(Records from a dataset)
....
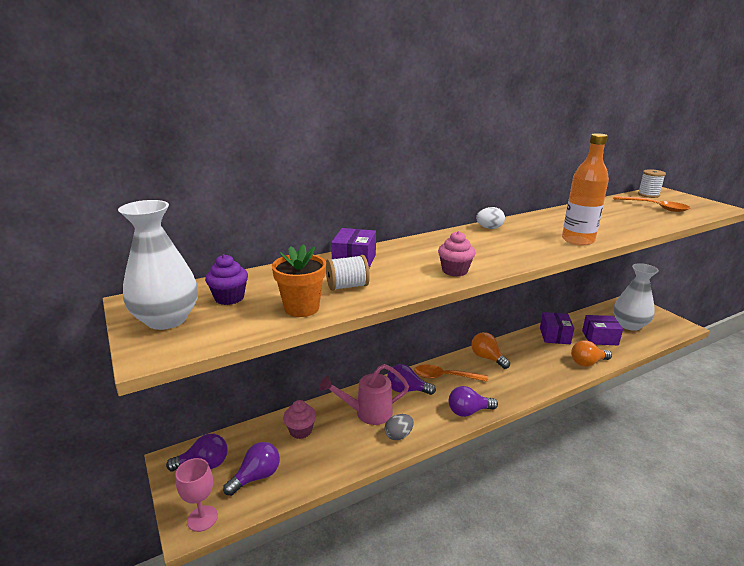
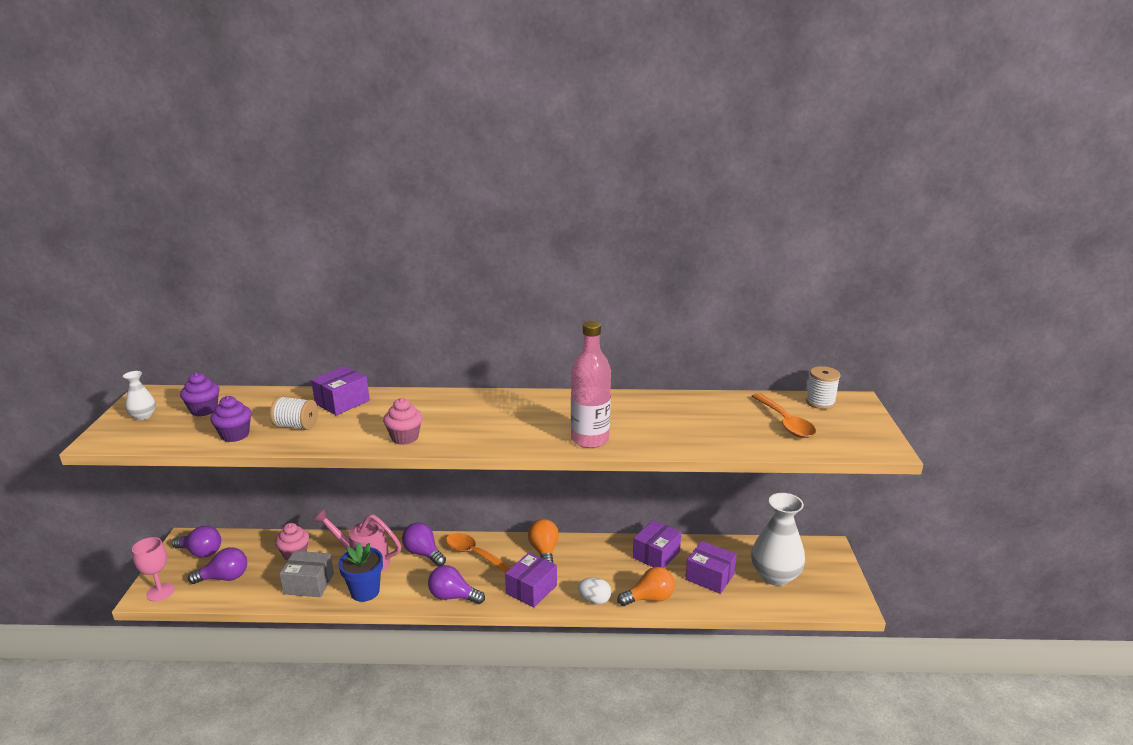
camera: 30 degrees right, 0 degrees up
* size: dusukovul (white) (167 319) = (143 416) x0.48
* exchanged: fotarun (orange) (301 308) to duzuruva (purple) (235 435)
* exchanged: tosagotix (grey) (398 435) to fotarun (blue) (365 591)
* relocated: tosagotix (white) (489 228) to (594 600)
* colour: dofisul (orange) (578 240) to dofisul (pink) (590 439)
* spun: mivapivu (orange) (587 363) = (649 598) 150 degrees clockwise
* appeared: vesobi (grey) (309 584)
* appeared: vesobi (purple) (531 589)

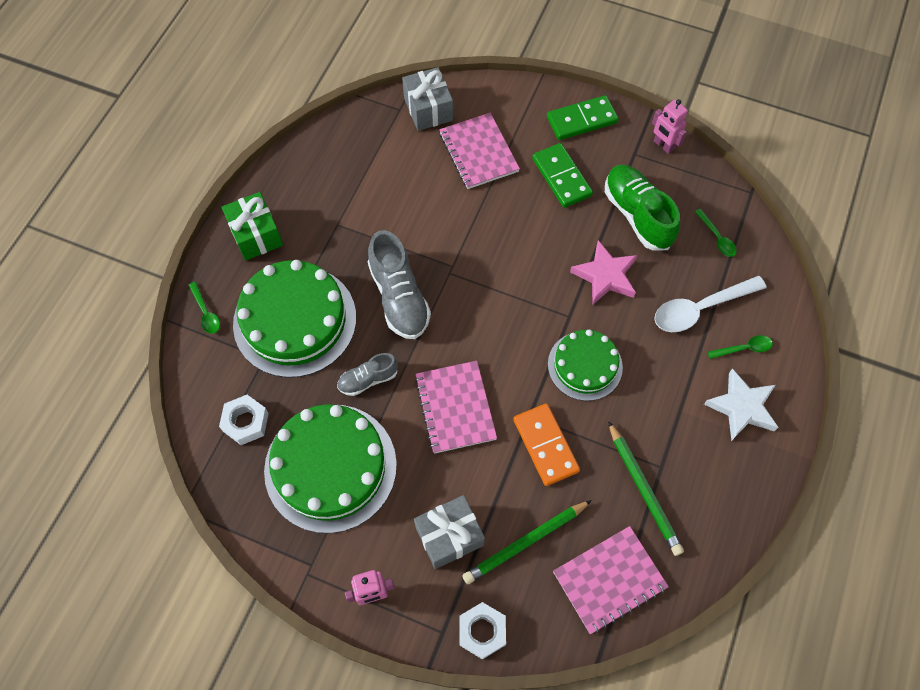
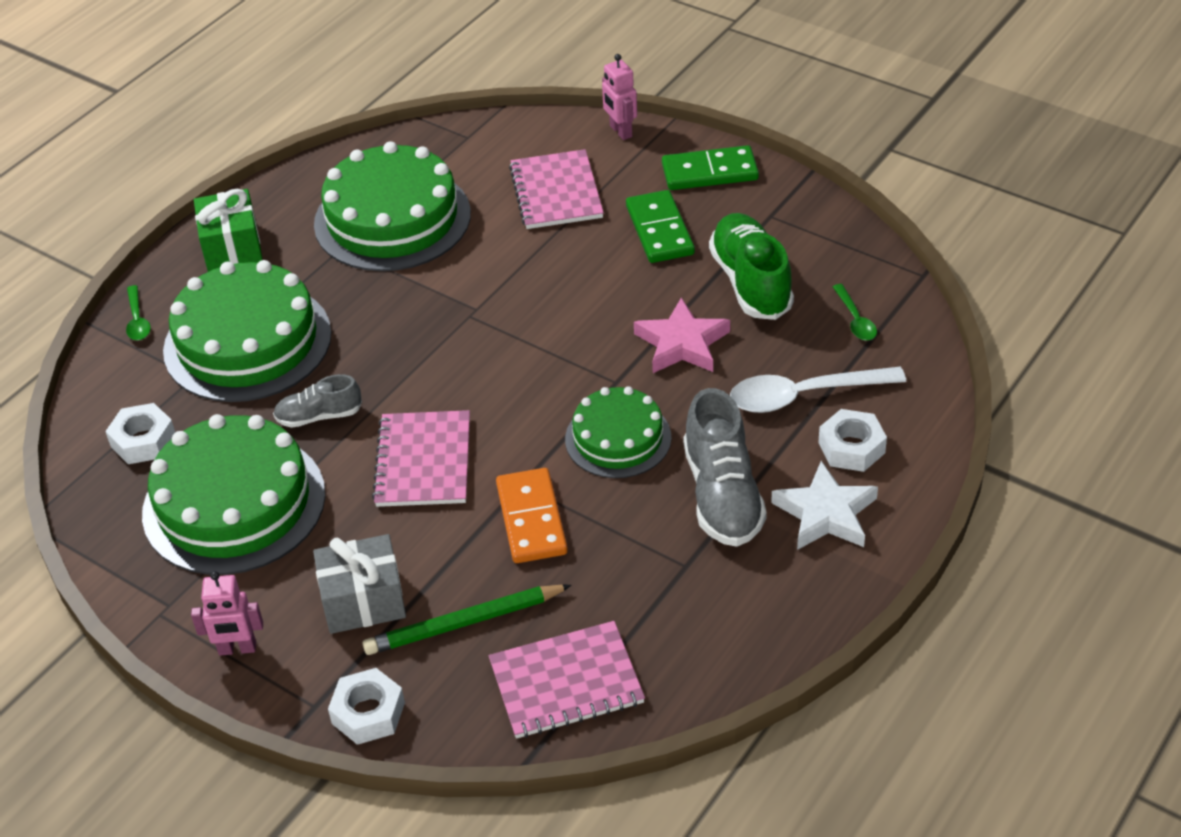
camera: 15 degrees right, 20 degrees down
* relocated: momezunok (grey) (399 297) to (722 495)
* missing: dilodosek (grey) (428 109)
* missing: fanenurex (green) (644 490)
* relocated: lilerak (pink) (663 145) to (620 131)
* exchanged: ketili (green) (743 348) to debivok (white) (851 448)
* appeared: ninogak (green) (392 219)

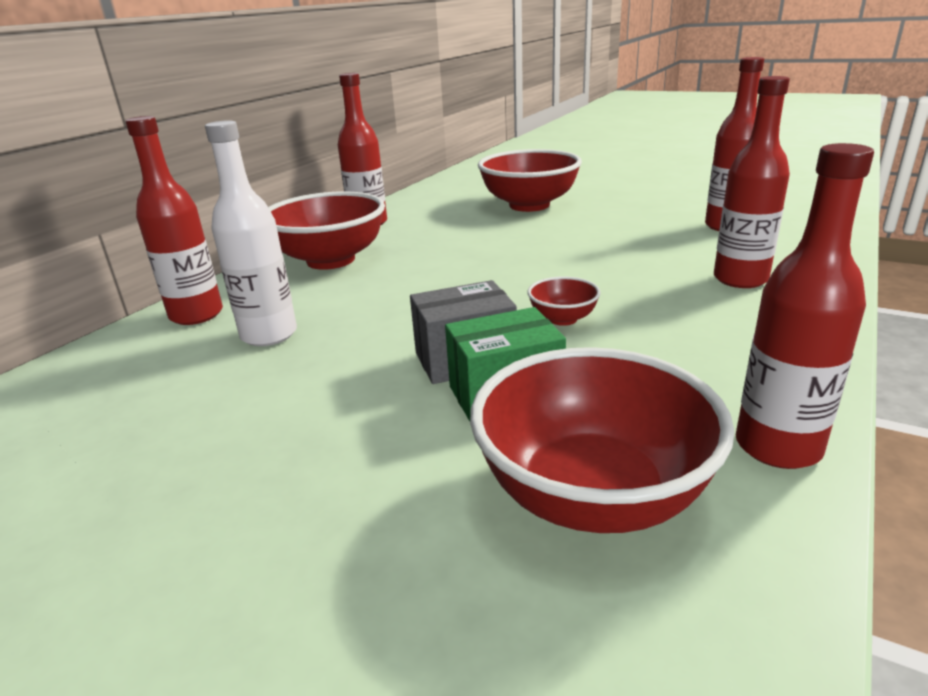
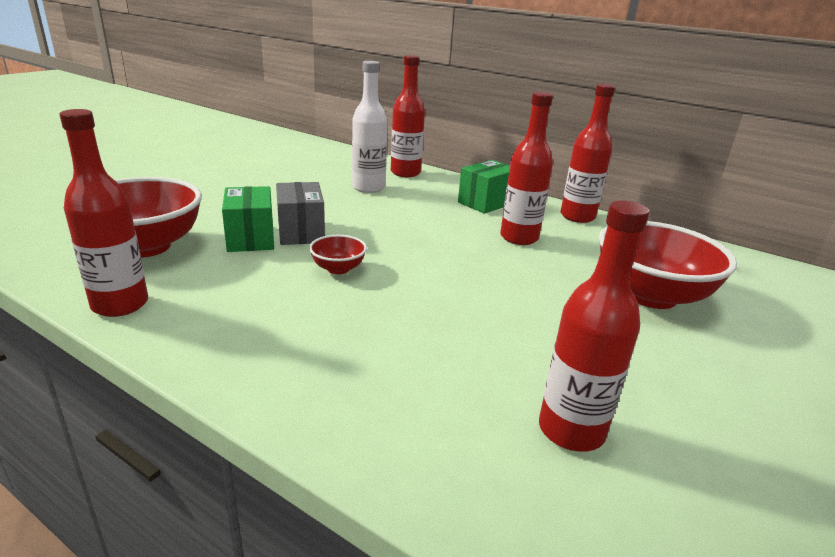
camera: 90 degrees right, 0 degrees up
* exchanged: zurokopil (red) (331 260) to vesobi (green) (486 203)
* relocated: dofisul (red) (740 279) to (519 238)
....
= TASK BRIEF =
Could you copy every line from the records that mentions the word "fotarun"?

= PROBLEM SOLUTION =
* exchanged: fotarun (orange) (301 308) to duzuruva (purple) (235 435)
* exchanged: tosagotix (grey) (398 435) to fotarun (blue) (365 591)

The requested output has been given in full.